--- START ---

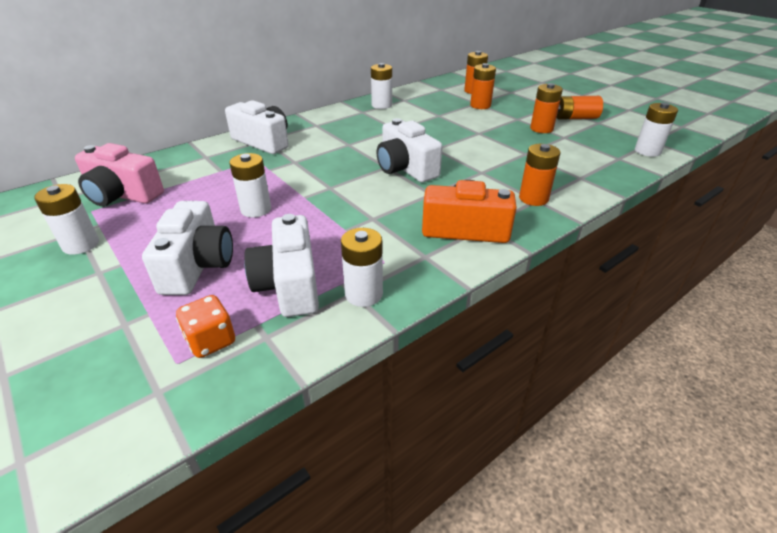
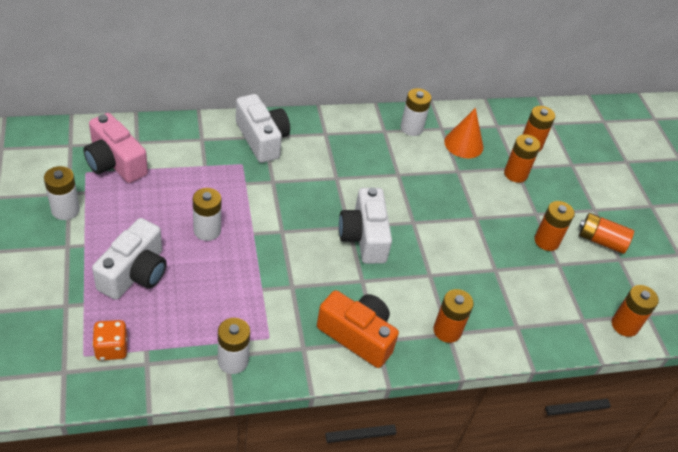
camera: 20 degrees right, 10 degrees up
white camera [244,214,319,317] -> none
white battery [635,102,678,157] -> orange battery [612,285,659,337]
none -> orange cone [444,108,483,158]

--- END ---
--- START ---

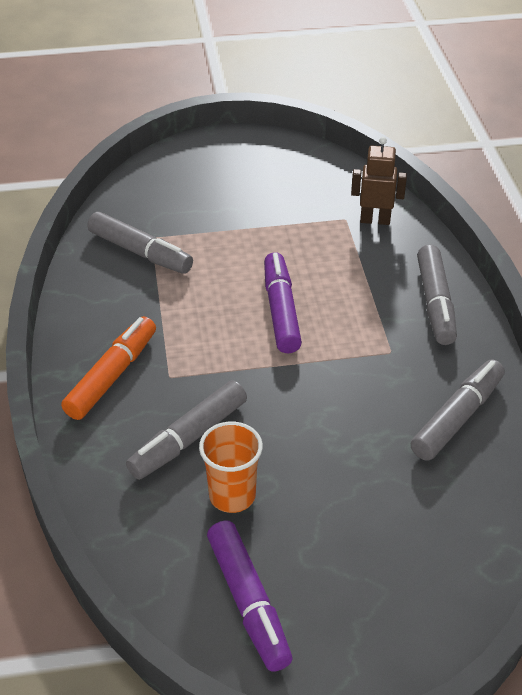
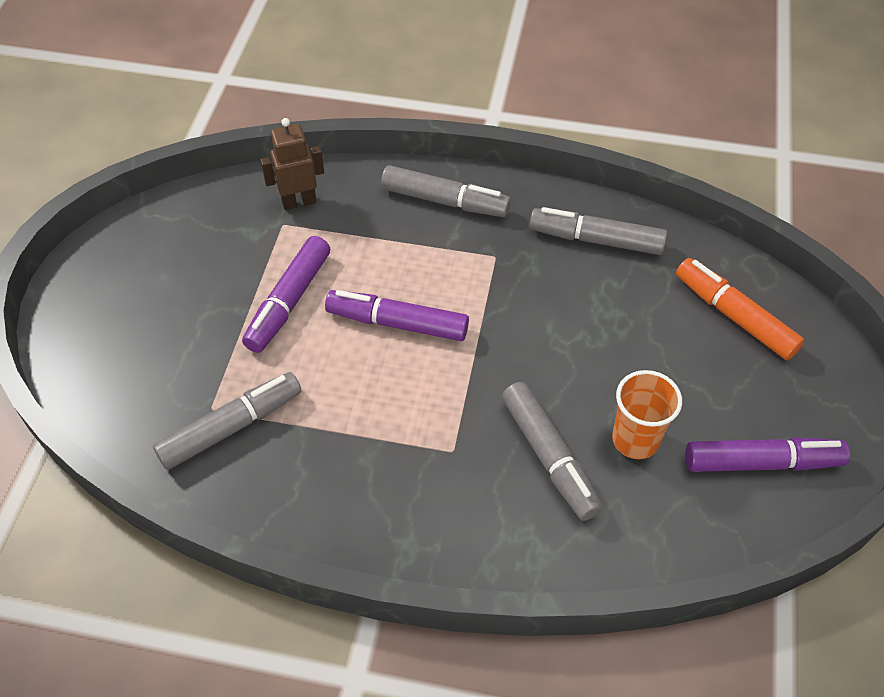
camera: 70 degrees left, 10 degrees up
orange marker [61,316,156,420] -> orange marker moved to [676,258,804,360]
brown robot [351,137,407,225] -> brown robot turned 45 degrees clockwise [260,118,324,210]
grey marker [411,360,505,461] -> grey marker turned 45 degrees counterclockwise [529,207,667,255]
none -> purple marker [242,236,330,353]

--- END ---

> [Exercise aim] Using the entries above, extract exactly the span from the line with "white camera [244,214,319,317] -> none" to the line with "none -> orange cone [444,108,483,158]", both lines included; leave out everything else.

> [Task answer]
white camera [244,214,319,317] -> none
white battery [635,102,678,157] -> orange battery [612,285,659,337]
none -> orange cone [444,108,483,158]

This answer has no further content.